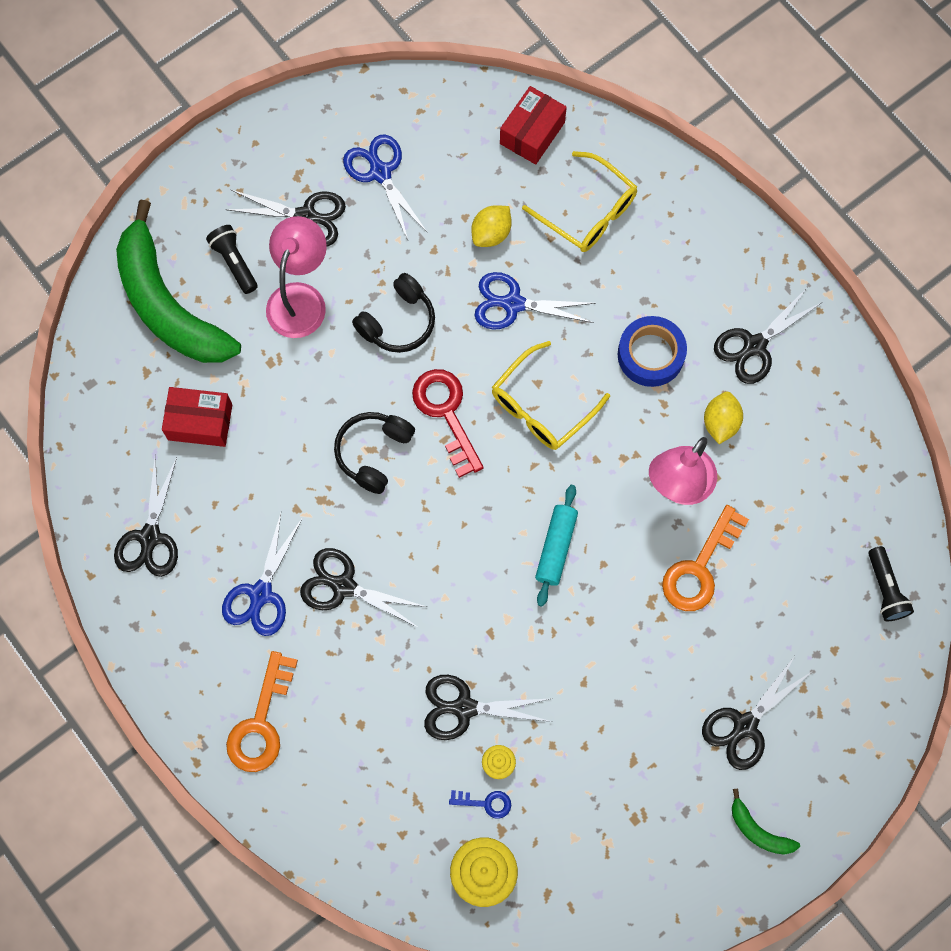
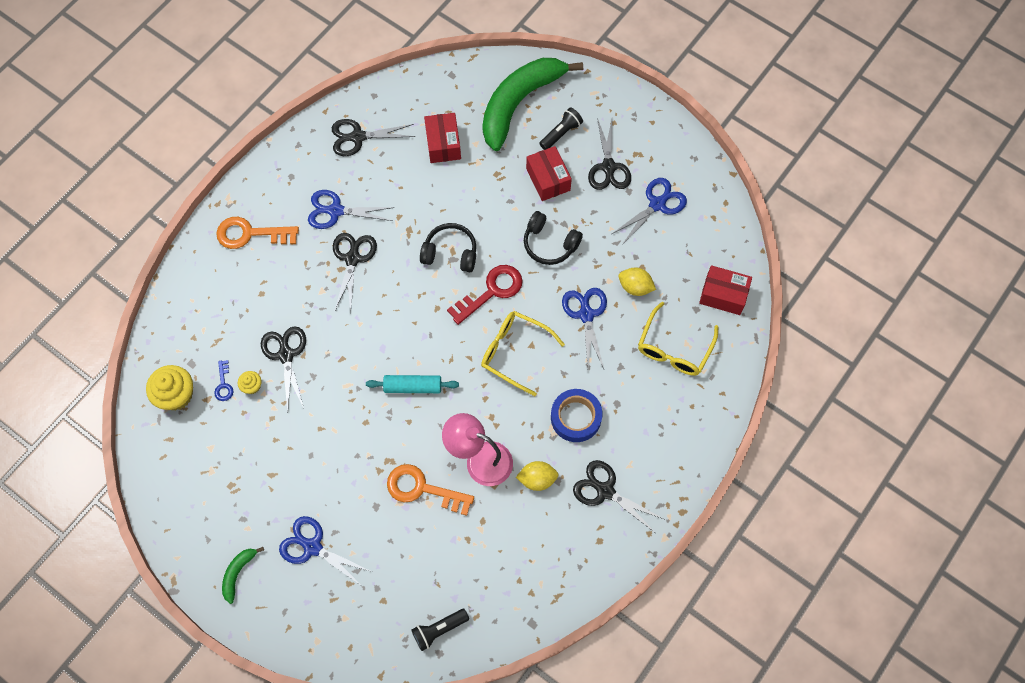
camera: 75 degrees right, 5 degrees down
(300, 298) = (548, 179): pink lamp -> red box
(745, 725) = (312, 547): black scissors -> blue scissors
====
Your answer should contain all the material above, written out exactly, and none of the pictures.

→ **Exercise solution**
camera: 75 degrees right, 5 degrees down
(300, 298) = (548, 179): pink lamp -> red box
(745, 725) = (312, 547): black scissors -> blue scissors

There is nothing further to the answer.